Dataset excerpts
+++
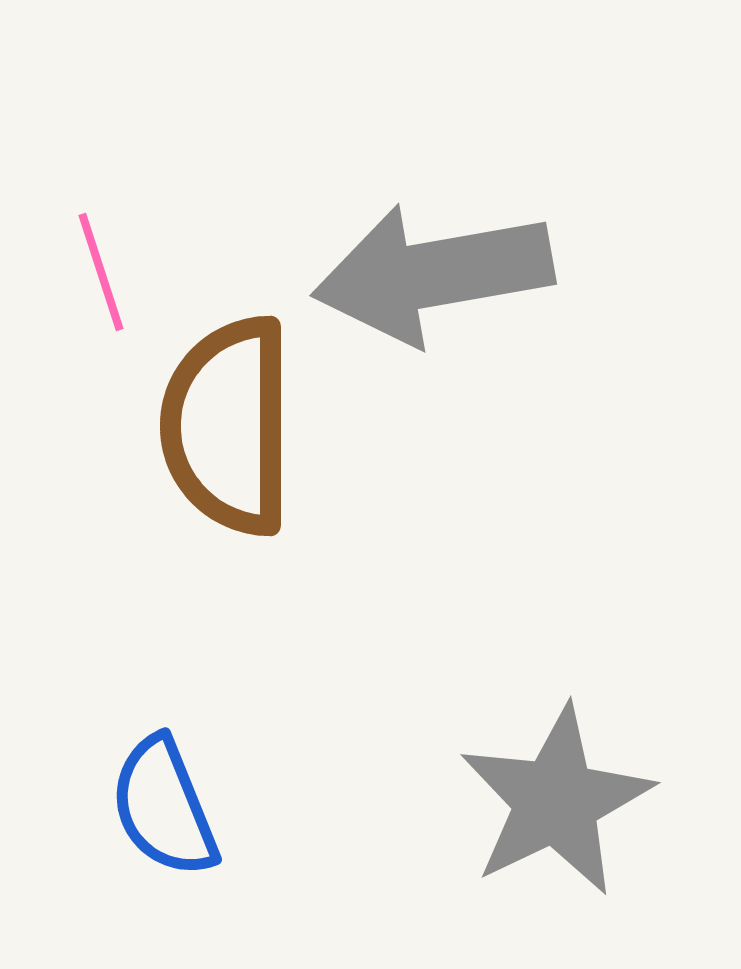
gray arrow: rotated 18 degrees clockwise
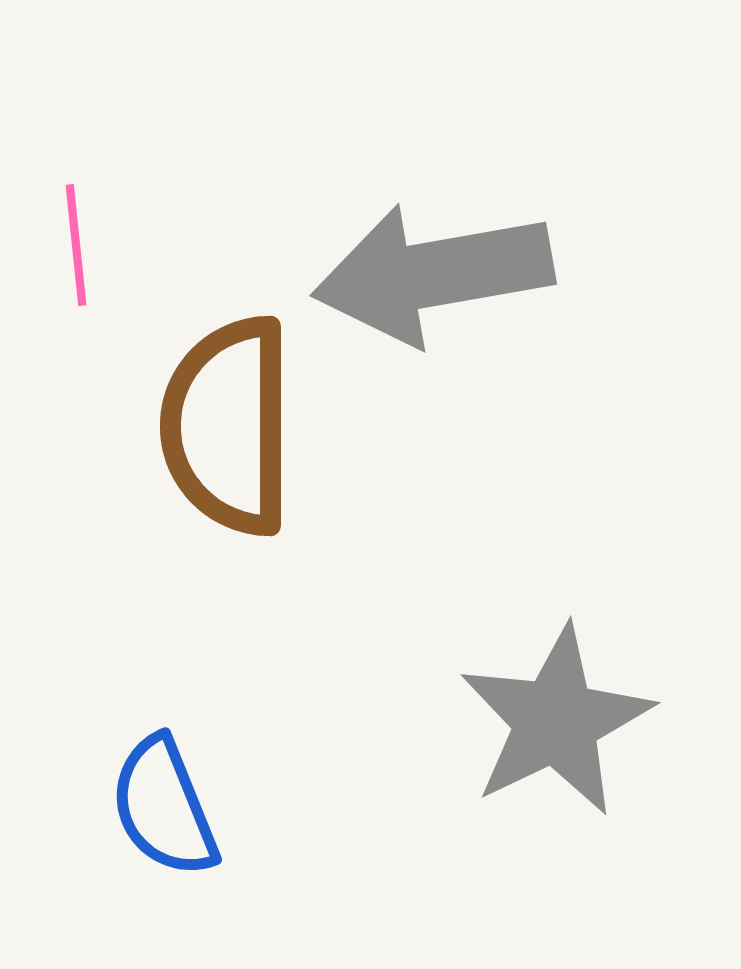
pink line: moved 25 px left, 27 px up; rotated 12 degrees clockwise
gray star: moved 80 px up
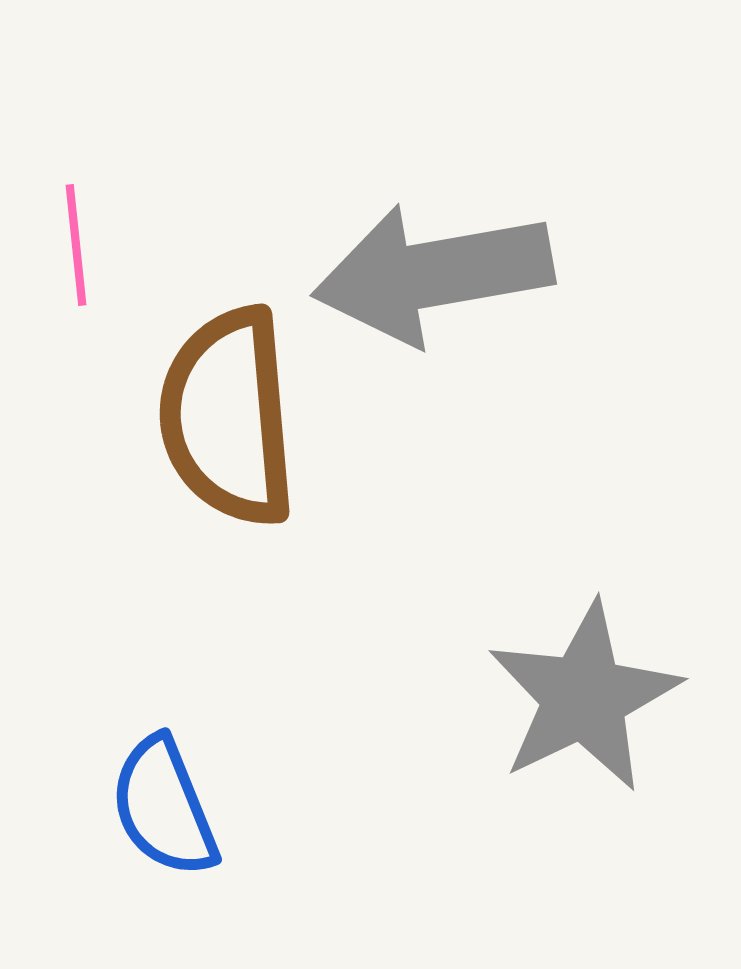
brown semicircle: moved 9 px up; rotated 5 degrees counterclockwise
gray star: moved 28 px right, 24 px up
+++
Given instruction: Retype every line of the material above word for word, leaving out the pictures.

Answer to this exercise:
gray arrow: rotated 18 degrees clockwise
pink line: moved 25 px left, 27 px up; rotated 12 degrees clockwise
gray star: moved 80 px up
brown semicircle: moved 9 px up; rotated 5 degrees counterclockwise
gray star: moved 28 px right, 24 px up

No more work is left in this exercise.